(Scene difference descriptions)
((

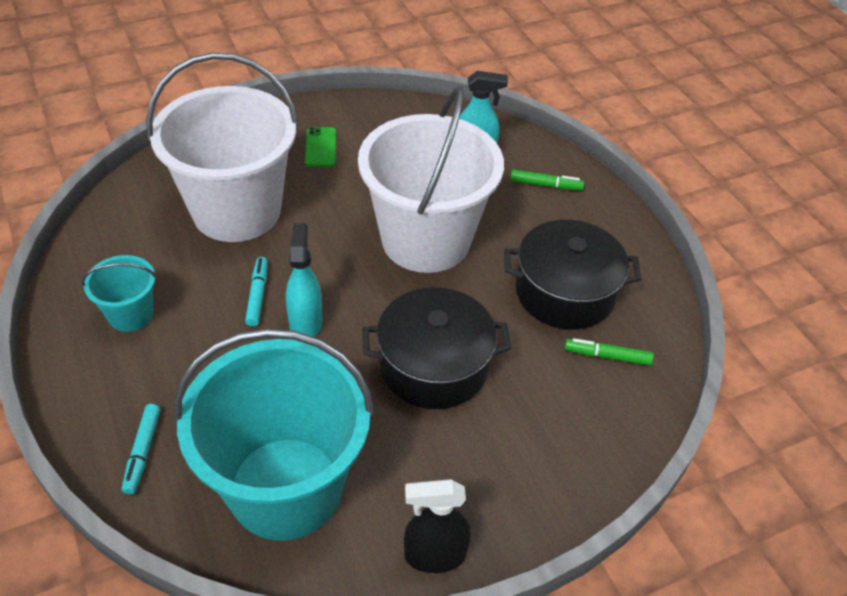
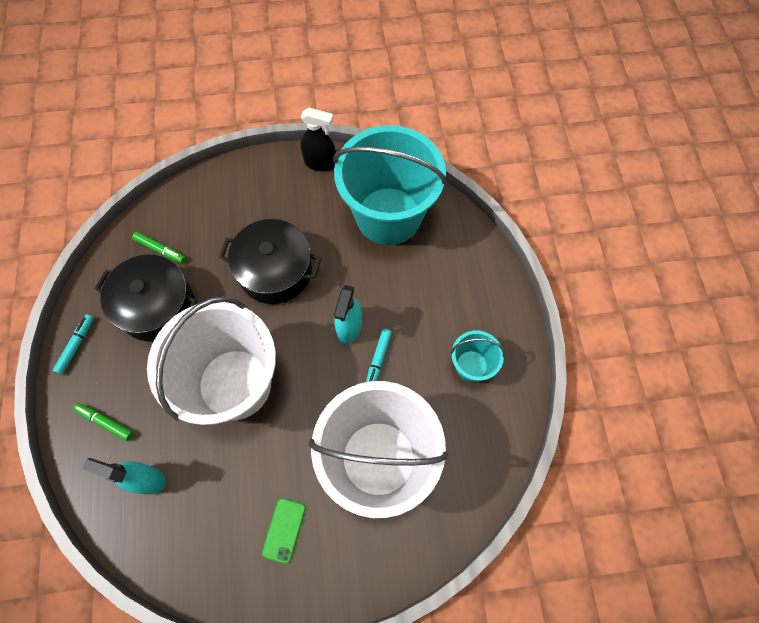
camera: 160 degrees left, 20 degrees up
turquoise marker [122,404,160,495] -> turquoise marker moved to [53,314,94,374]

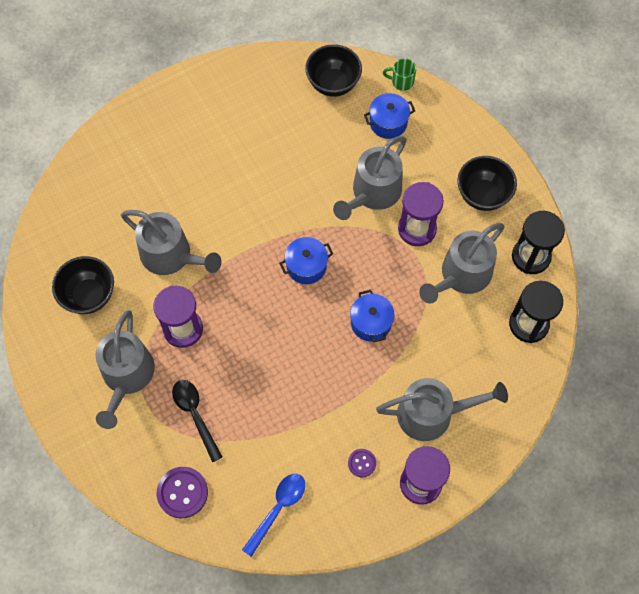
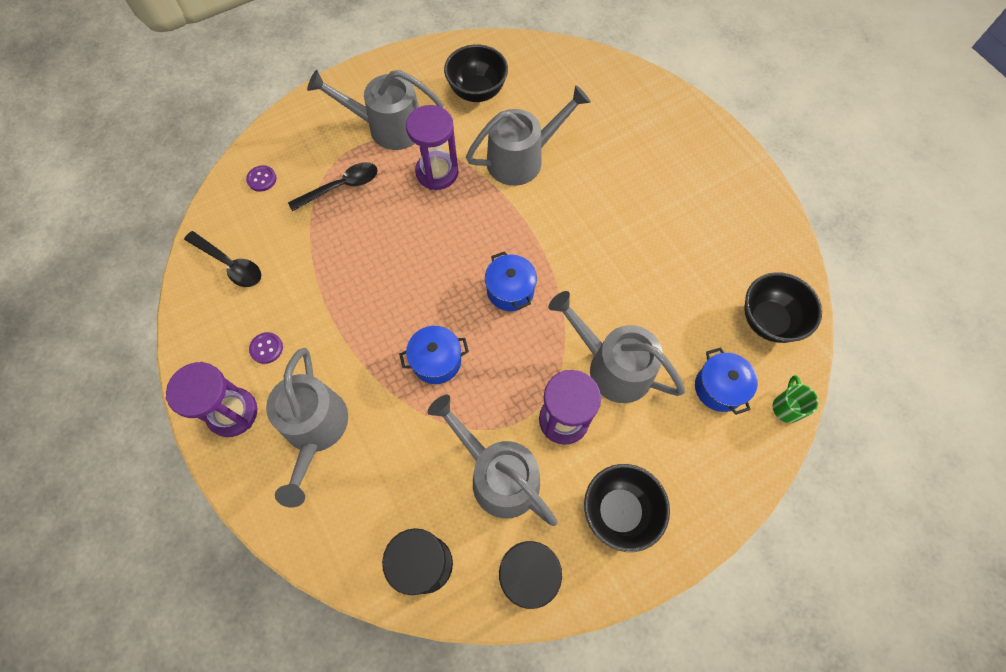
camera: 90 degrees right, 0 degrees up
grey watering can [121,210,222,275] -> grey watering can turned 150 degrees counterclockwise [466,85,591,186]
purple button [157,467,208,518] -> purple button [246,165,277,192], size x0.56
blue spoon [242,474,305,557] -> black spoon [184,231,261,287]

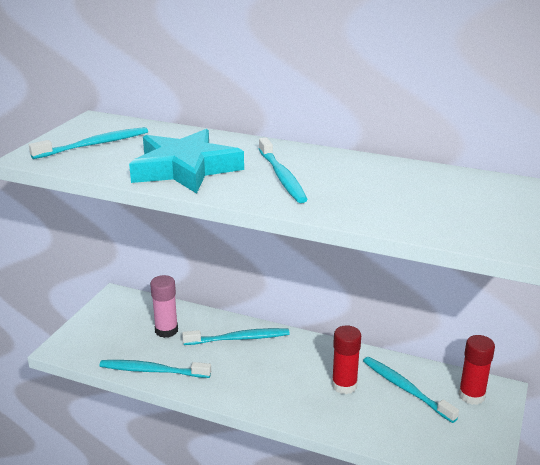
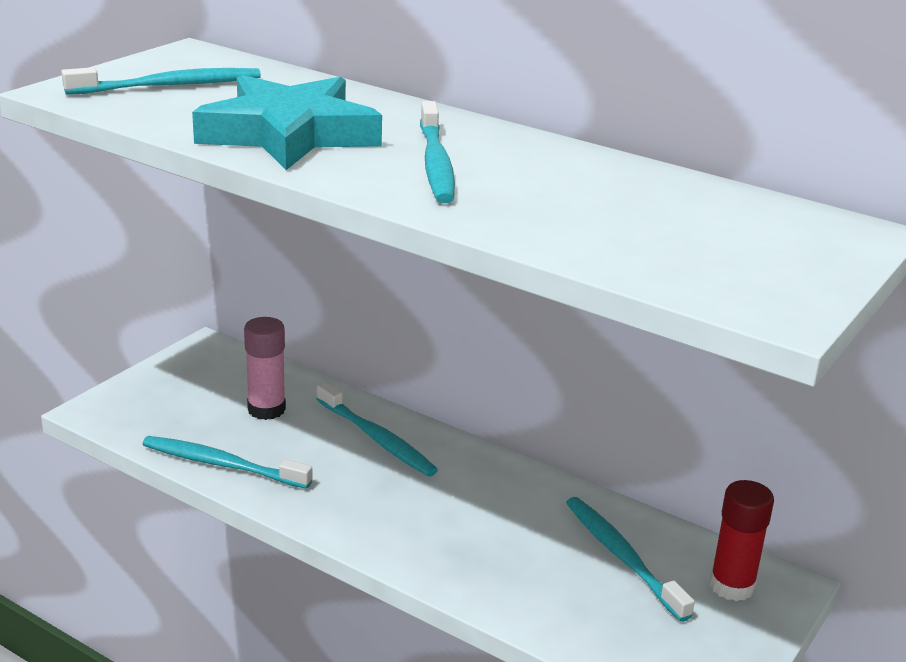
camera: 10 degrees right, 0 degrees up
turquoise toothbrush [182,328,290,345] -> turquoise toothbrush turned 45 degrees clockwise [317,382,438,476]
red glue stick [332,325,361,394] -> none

))

**Directions:** When the word "turned" occurs in a line above, list that line.

**Task result:**
grey watering can [121,210,222,275] -> grey watering can turned 150 degrees counterclockwise [466,85,591,186]
turquoise toothbrush [182,328,290,345] -> turquoise toothbrush turned 45 degrees clockwise [317,382,438,476]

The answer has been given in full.